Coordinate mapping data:
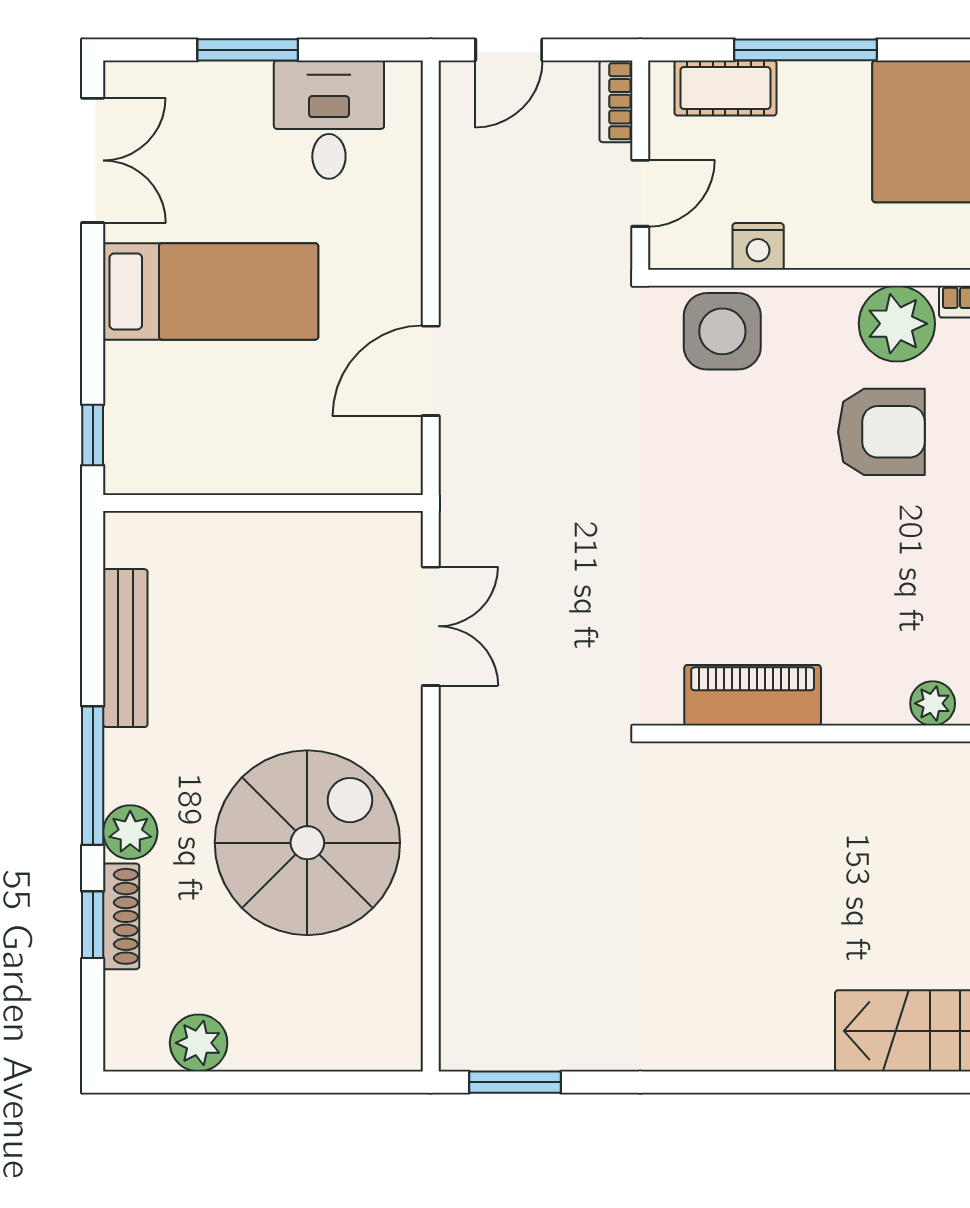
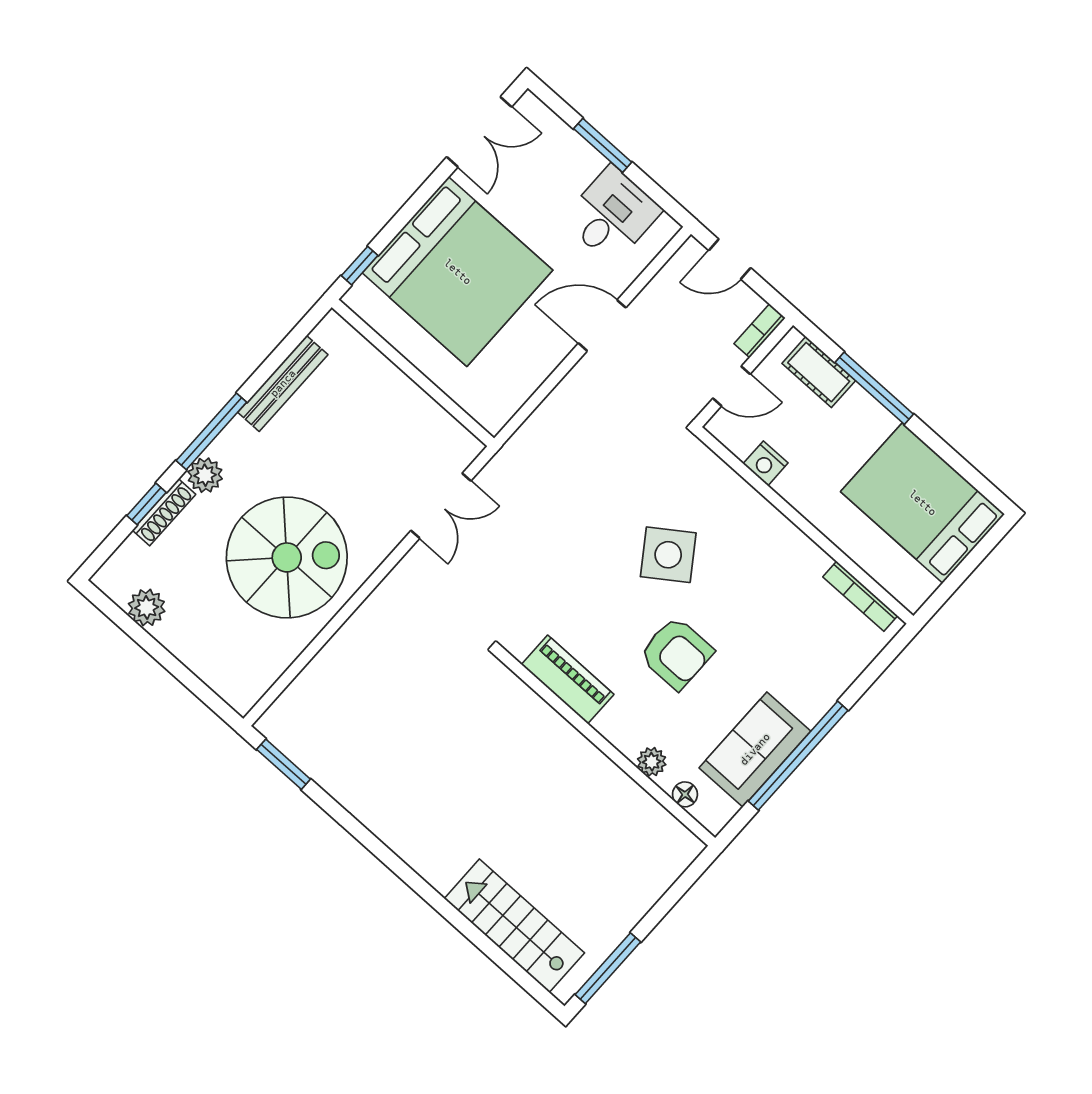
bed: (211, 291) -> (458, 272), width x2.04
plant: (897, 324) -> (800, 561), removed
side table: (722, 331) -> (668, 555), moved, turned -35
door: (431, 371) -> (602, 325), moved
armchair: (881, 432) -> (676, 653), moved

== Directions for this task ==
Pictures are to be omitted; set down the rest of the entries exactly as given.

== Answer below ==
bed: (211, 291) -> (458, 272), width x2.04
plant: (897, 324) -> (800, 561), removed
side table: (722, 331) -> (668, 555), moved, turned -35
door: (431, 371) -> (602, 325), moved
armchair: (881, 432) -> (676, 653), moved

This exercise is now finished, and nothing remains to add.